*What to produce*:
The records are to be repeated in full, with the images removed.

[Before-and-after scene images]
- - - - - - -

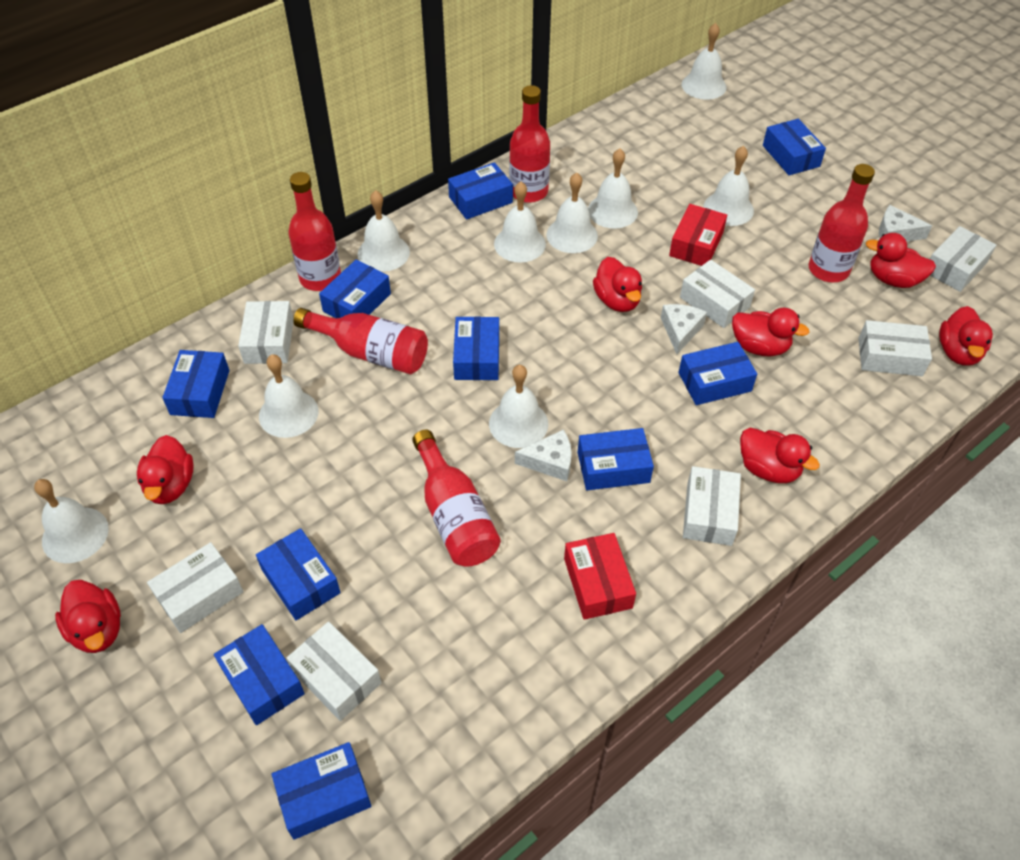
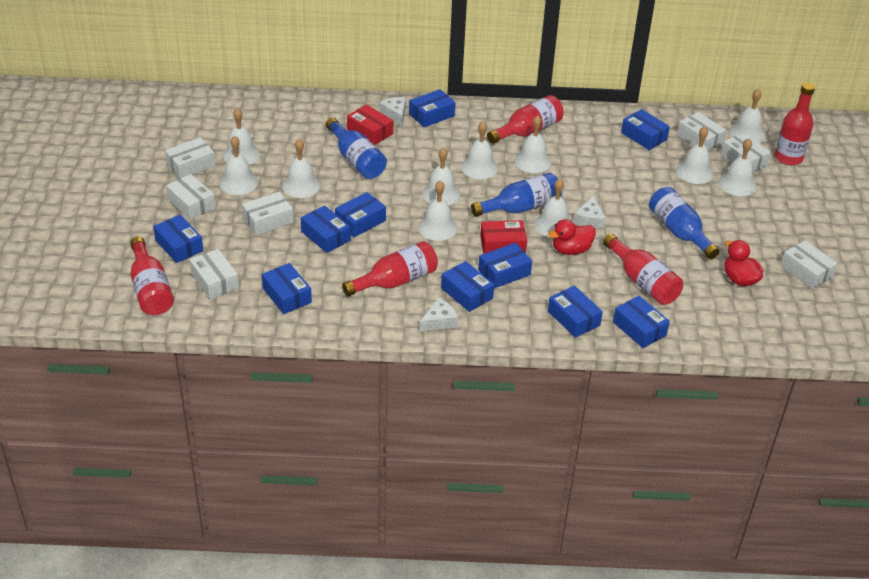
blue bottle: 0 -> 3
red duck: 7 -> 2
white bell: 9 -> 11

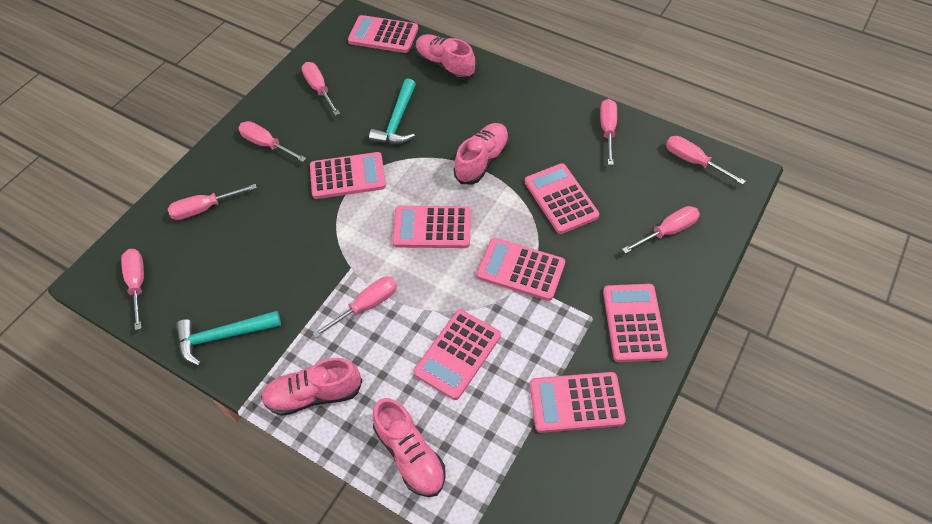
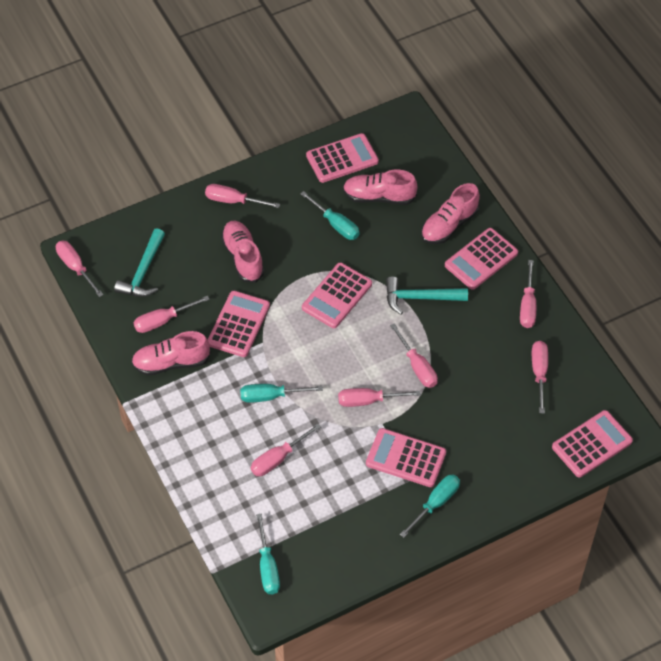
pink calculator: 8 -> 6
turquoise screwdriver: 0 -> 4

- - - - - - -

*Response area*:
blue bottle: 0 -> 3
red duck: 7 -> 2
white bell: 9 -> 11

pink calculator: 8 -> 6
turquoise screwdriver: 0 -> 4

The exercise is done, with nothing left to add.